Satellite image grounding data
----

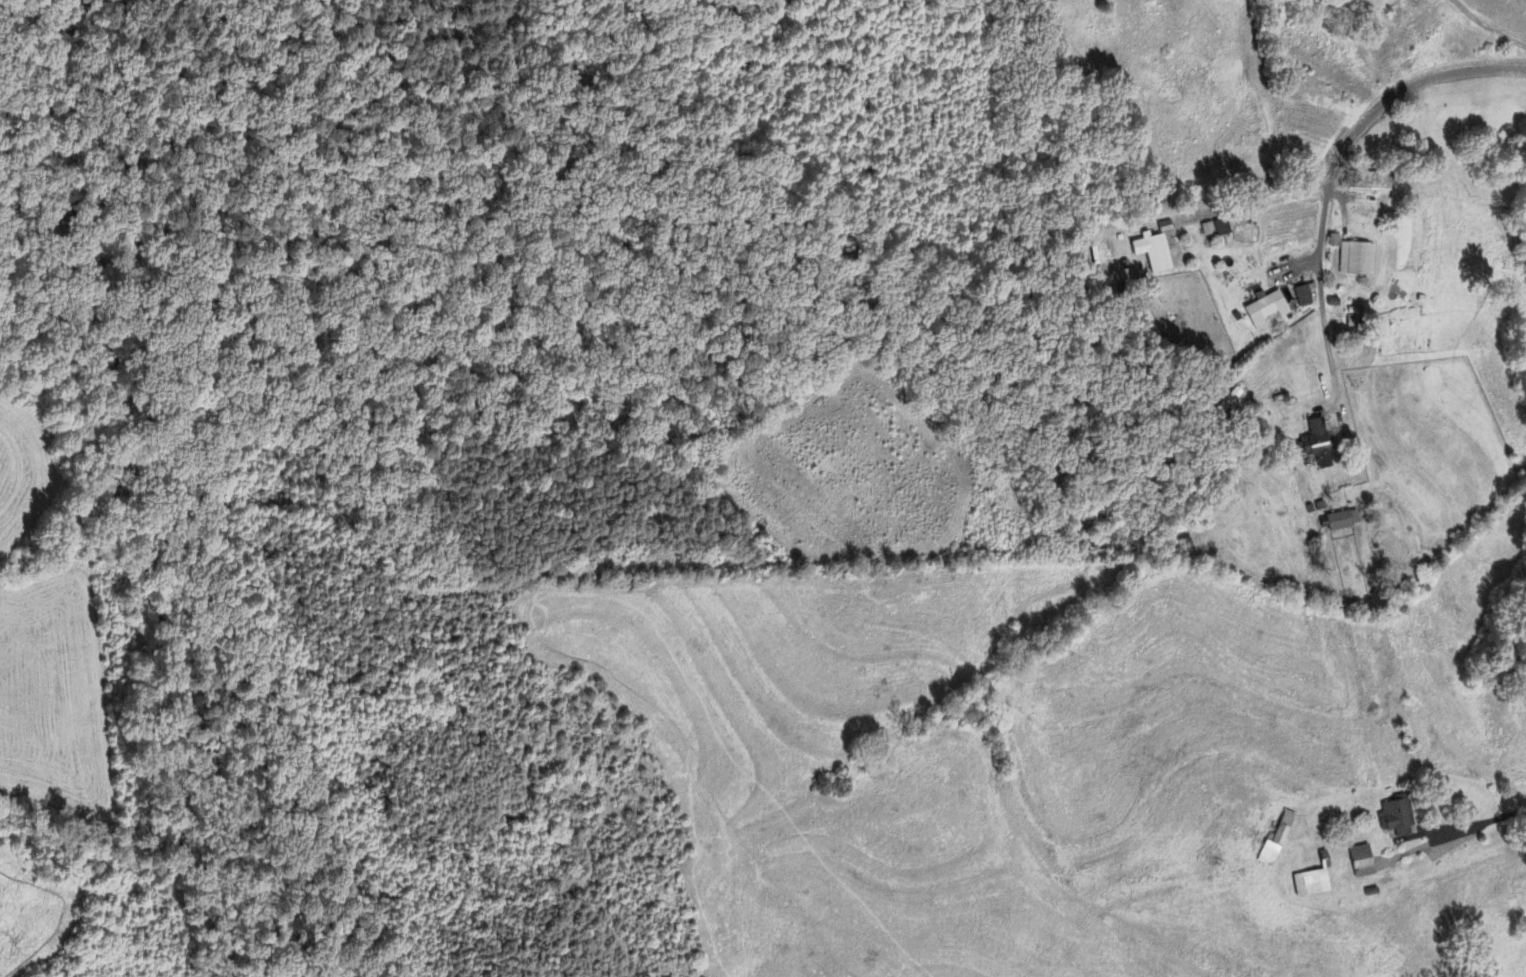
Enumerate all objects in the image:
road: (1488, 25)
road: (1332, 175)
building: (1369, 183)
road: (1240, 206)
building: (1214, 229)
building: (1153, 249)
building: (1355, 260)
building: (1303, 296)
building: (1263, 310)
building: (1228, 402)
building: (1315, 445)
building: (1341, 521)
building: (1397, 819)
road: (1475, 827)
building: (1274, 843)
building: (1360, 863)
building: (1310, 884)

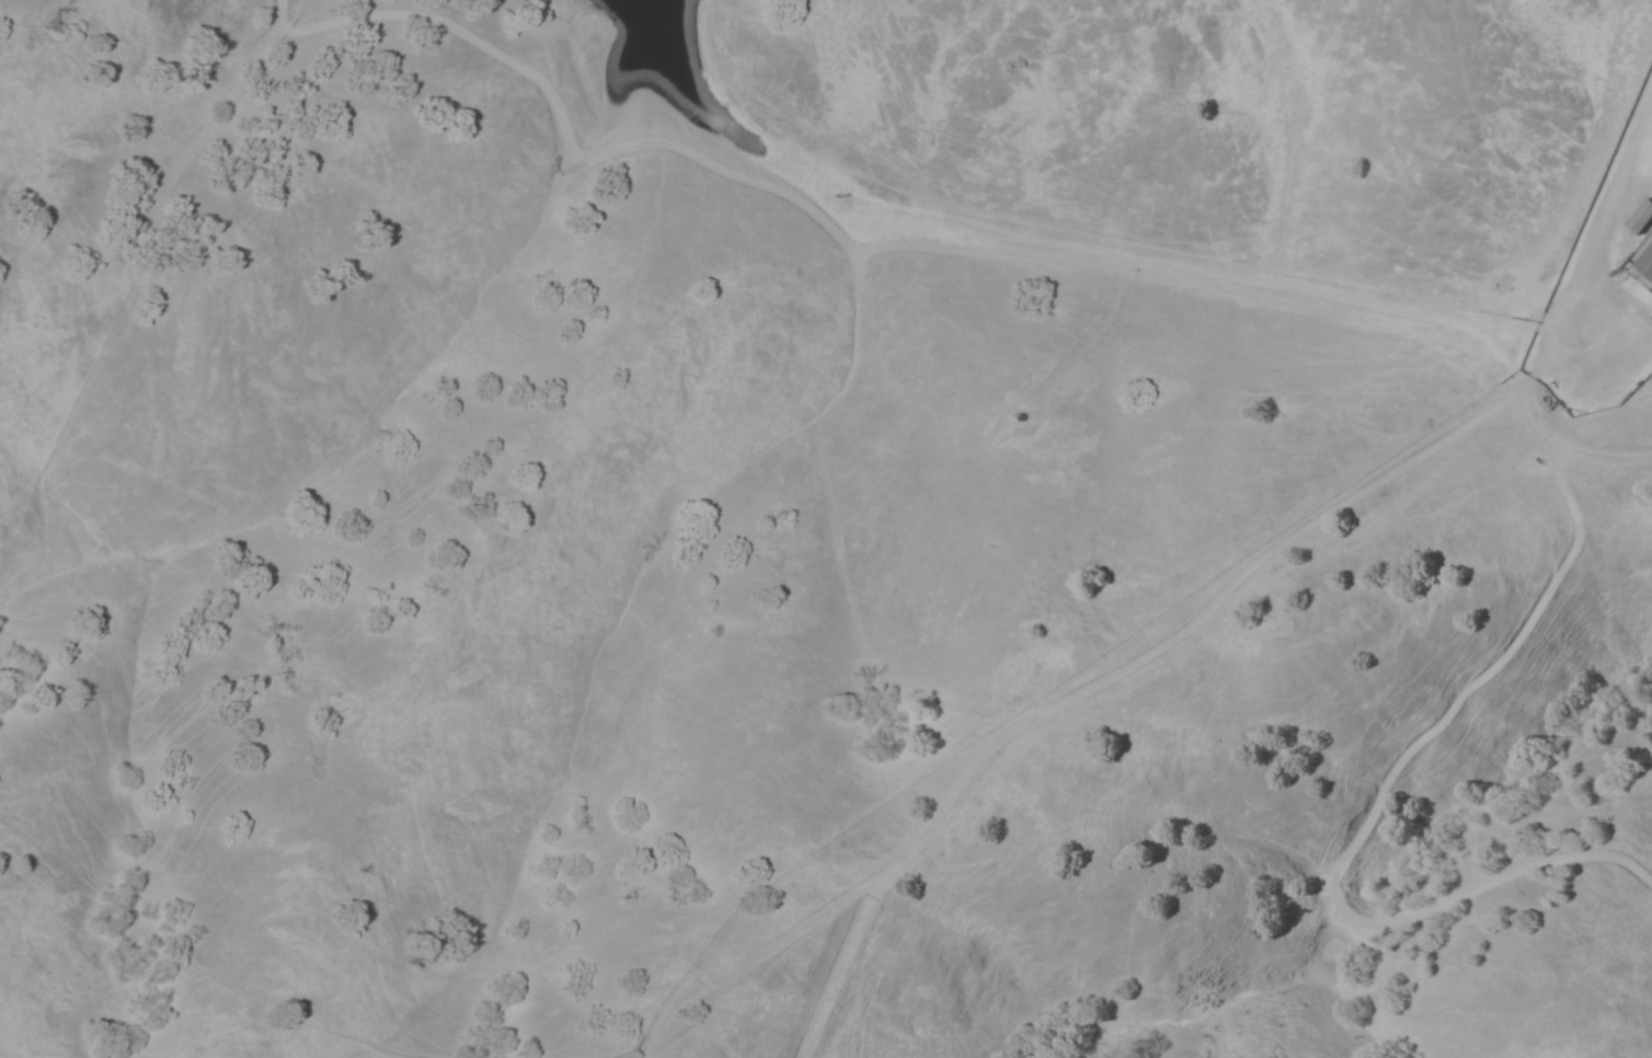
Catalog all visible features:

----

What you will do: Return every entry above word for word, and include no images.

Exercise result:
Enumerate all objects in the image:
road: (1488, 25)
road: (1332, 175)
building: (1369, 183)
road: (1240, 206)
building: (1214, 229)
building: (1153, 249)
building: (1355, 260)
building: (1303, 296)
building: (1263, 310)
building: (1228, 402)
building: (1315, 445)
building: (1341, 521)
building: (1397, 819)
road: (1475, 827)
building: (1274, 843)
building: (1360, 863)
building: (1310, 884)

Catalog all visible features:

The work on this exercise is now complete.